#### Information shown

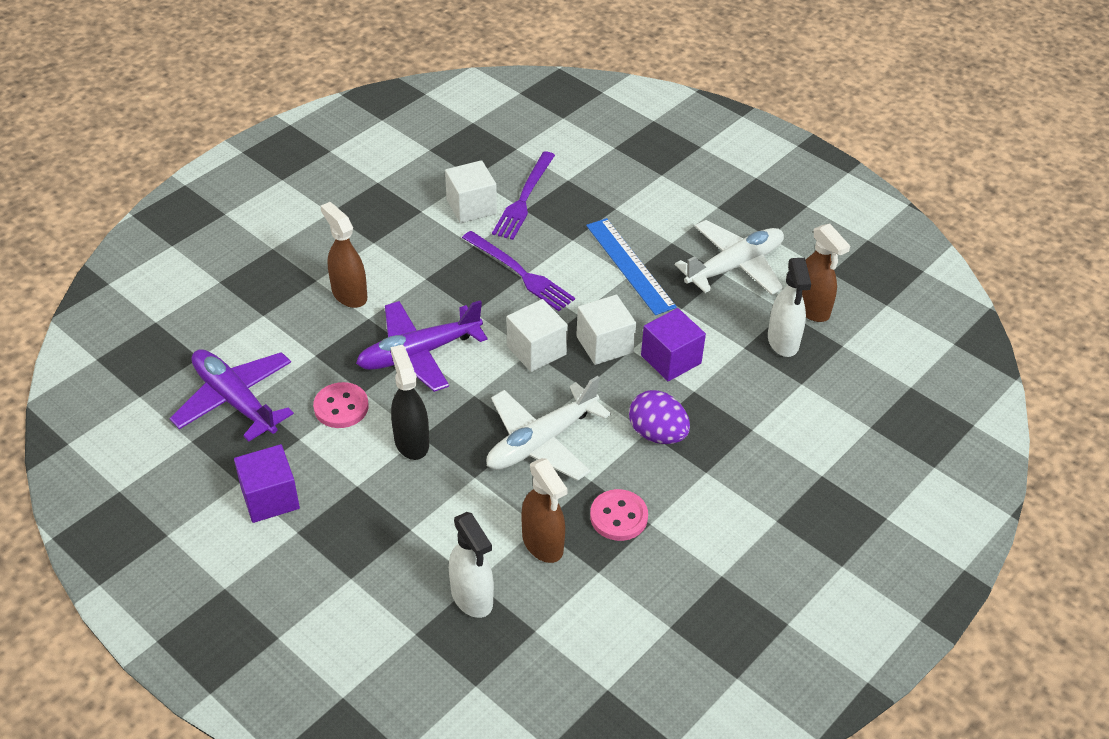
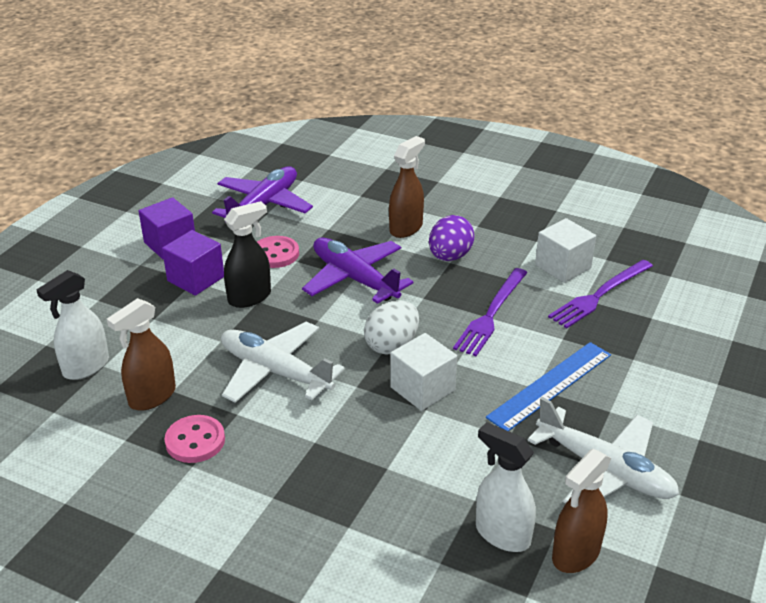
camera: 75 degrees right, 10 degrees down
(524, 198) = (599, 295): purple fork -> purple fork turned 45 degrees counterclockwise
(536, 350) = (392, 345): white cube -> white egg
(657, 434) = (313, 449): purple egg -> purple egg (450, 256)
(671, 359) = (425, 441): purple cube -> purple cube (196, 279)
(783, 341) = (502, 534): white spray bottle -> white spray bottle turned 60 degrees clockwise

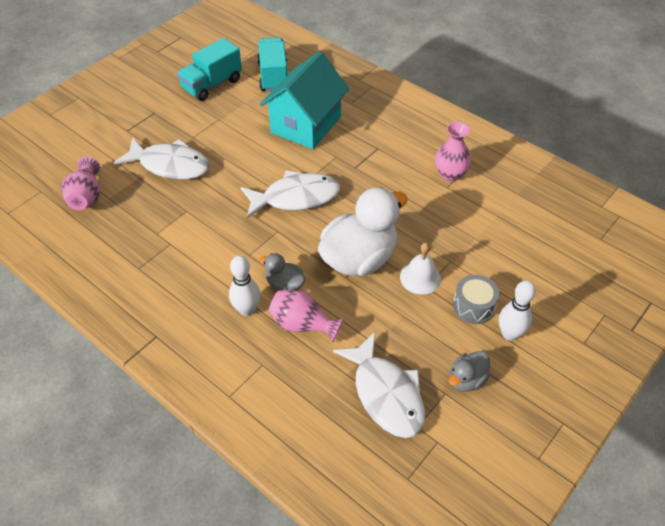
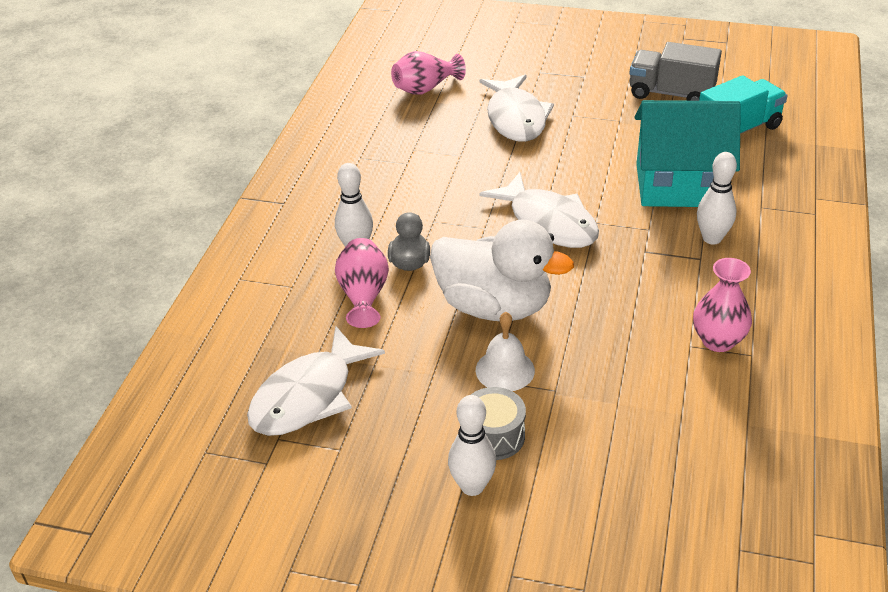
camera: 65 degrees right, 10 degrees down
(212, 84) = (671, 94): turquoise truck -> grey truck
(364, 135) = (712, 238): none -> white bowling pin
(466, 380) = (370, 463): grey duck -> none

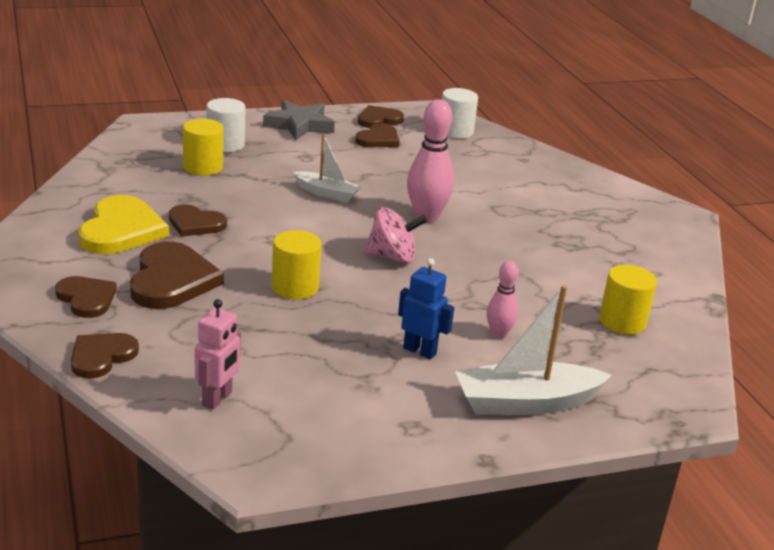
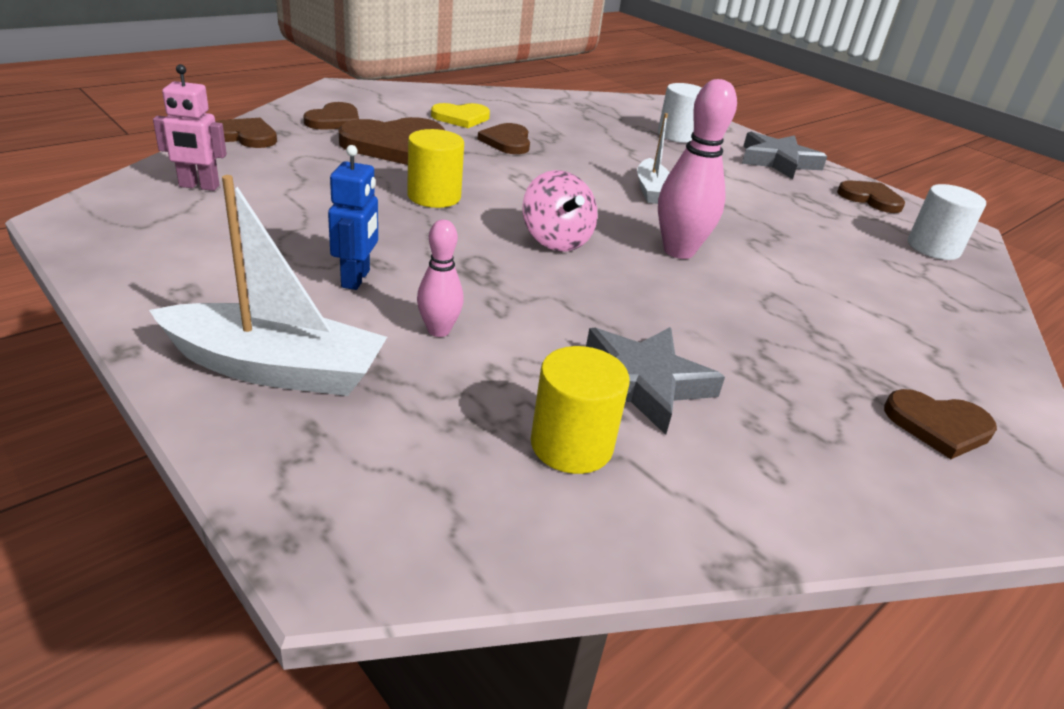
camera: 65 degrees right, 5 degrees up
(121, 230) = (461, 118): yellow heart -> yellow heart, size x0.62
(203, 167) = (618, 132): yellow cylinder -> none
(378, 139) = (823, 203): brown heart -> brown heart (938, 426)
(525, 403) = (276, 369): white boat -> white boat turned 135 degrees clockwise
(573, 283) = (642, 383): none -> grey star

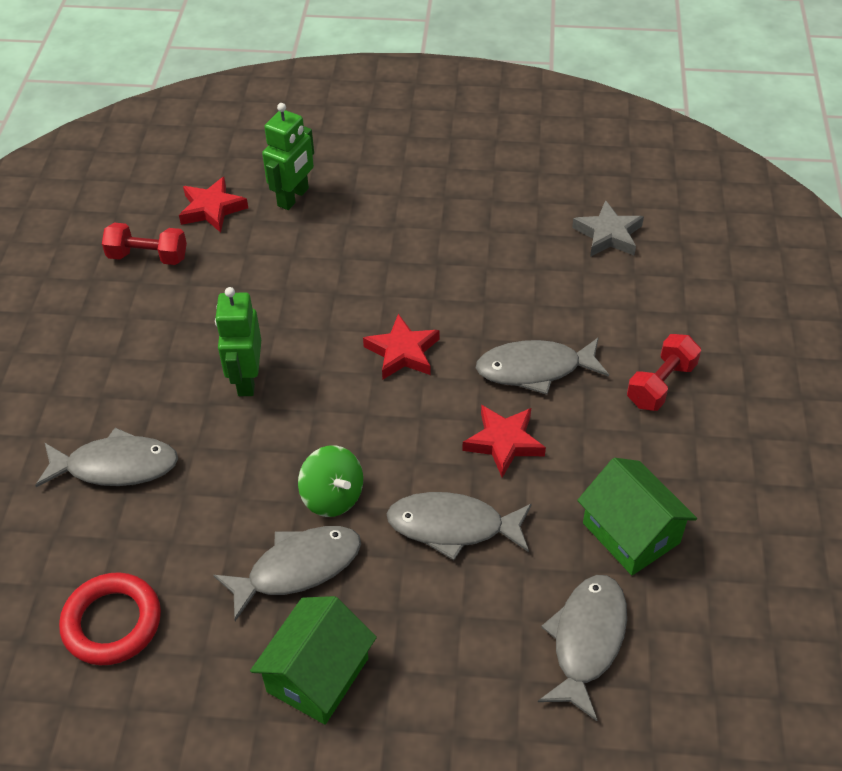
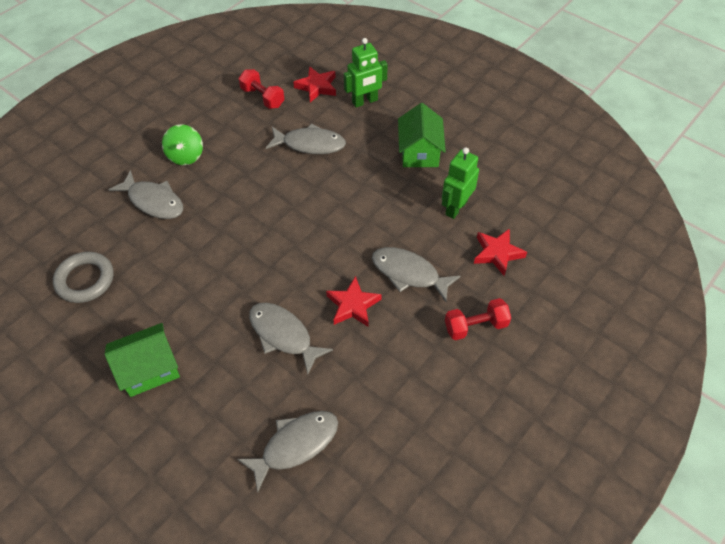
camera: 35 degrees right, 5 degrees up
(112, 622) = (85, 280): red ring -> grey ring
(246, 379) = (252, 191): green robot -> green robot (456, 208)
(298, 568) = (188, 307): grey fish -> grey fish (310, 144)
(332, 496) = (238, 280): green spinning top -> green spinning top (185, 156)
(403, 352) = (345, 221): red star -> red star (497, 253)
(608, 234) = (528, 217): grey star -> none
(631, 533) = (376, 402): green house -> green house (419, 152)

########

Exercise aim -> Check each line of the data above for the word "purple" and copy the ones where it is found.

Result of the task ->
(524, 198) = (599, 295): purple fork -> purple fork turned 45 degrees counterclockwise
(657, 434) = (313, 449): purple egg -> purple egg (450, 256)
(671, 359) = (425, 441): purple cube -> purple cube (196, 279)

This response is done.